--- What you are asked to do ---
In the entries, find all lines that hold the word "none" and copy them.

Extracted material below:

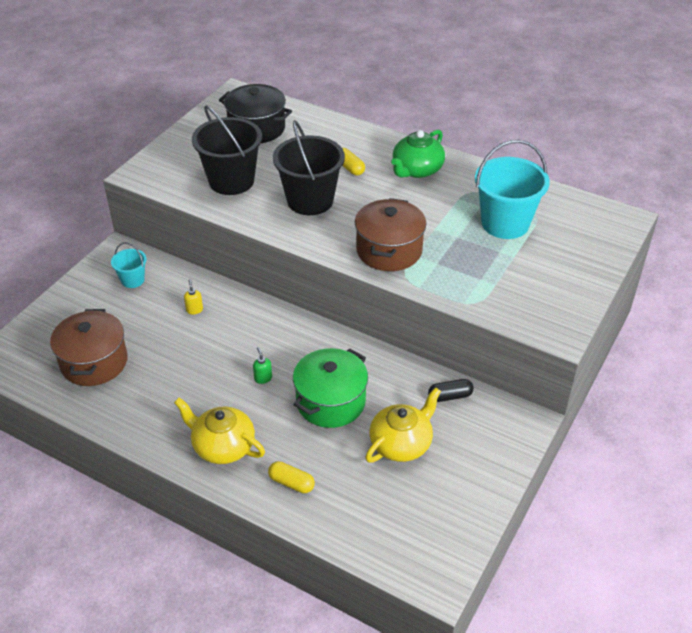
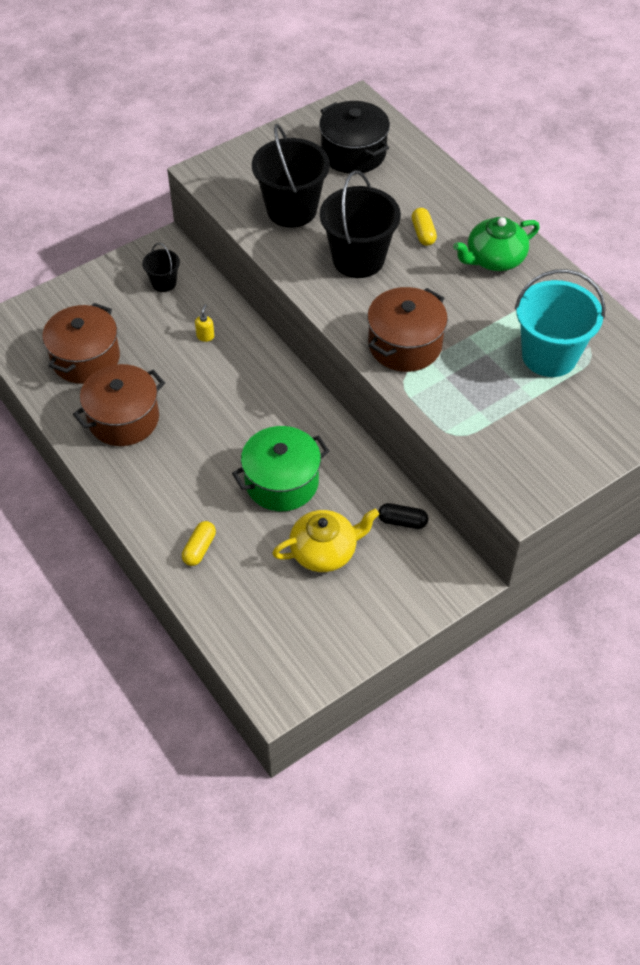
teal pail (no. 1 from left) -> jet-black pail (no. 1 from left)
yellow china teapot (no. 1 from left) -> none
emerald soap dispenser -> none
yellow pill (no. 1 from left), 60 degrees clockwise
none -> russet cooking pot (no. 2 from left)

End of Extracted material.

--- Solution ---
yellow china teapot (no. 1 from left) -> none
emerald soap dispenser -> none
none -> russet cooking pot (no. 2 from left)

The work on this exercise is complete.